#### [Goal of the exercise]
All lines from the one holding "SOIL2 pin AO: A3 -> none" down to the last line of the entries are to be reproduced exactly, with no other lines.

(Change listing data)
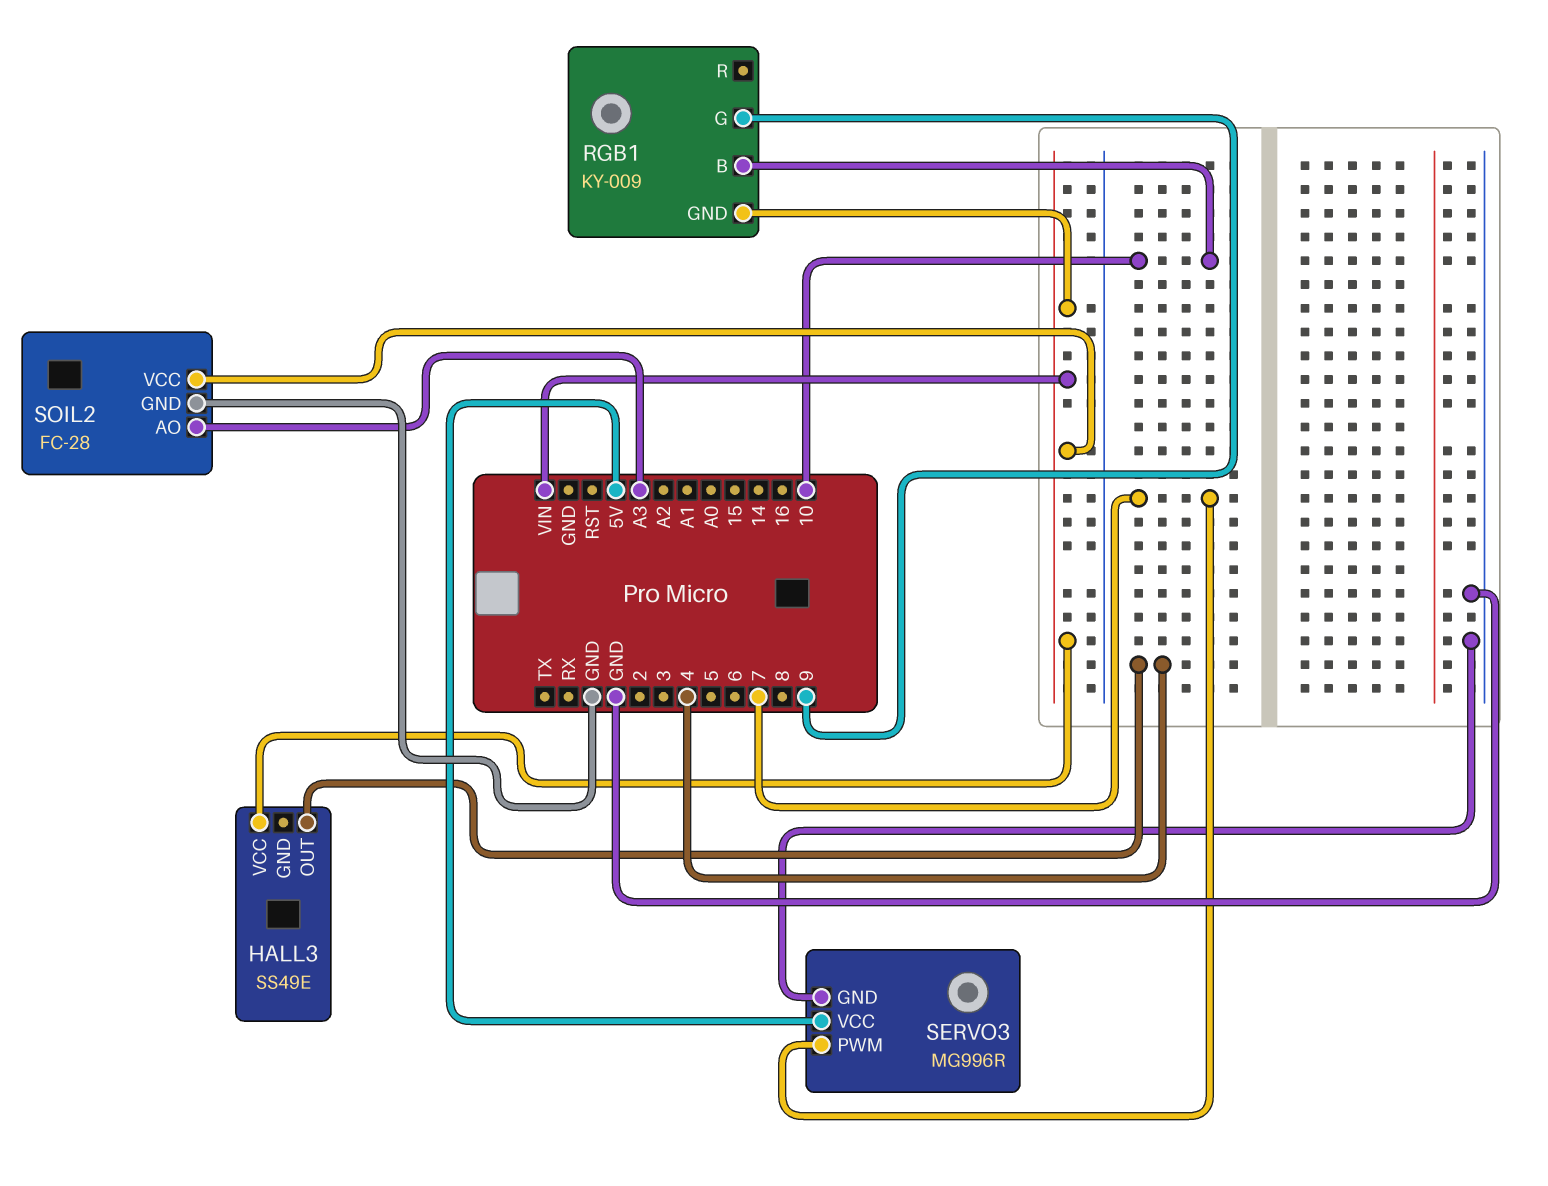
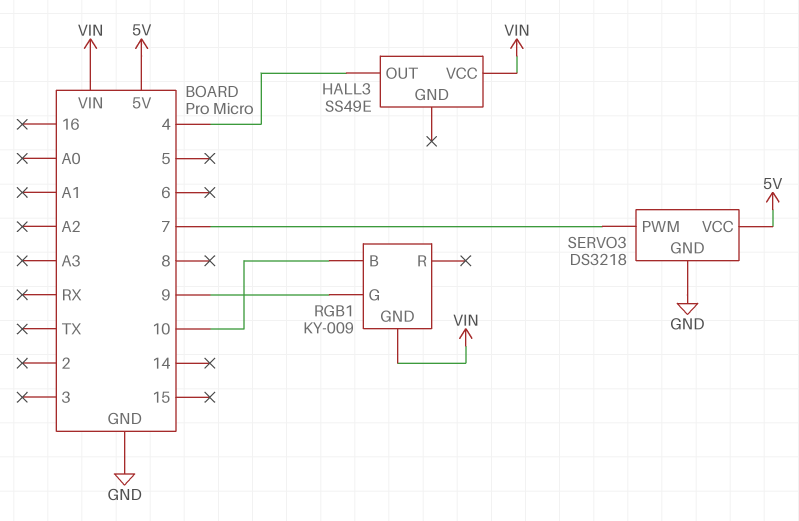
SERVO3: MG996R -> DS3218
SOIL2: FC-28 -> none
SOIL2 pin AO: A3 -> none
SOIL2 pin GND: GND -> none
SOIL2 pin VCC: VIN -> none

#### [Solution to this task]
SOIL2 pin AO: A3 -> none
SOIL2 pin GND: GND -> none
SOIL2 pin VCC: VIN -> none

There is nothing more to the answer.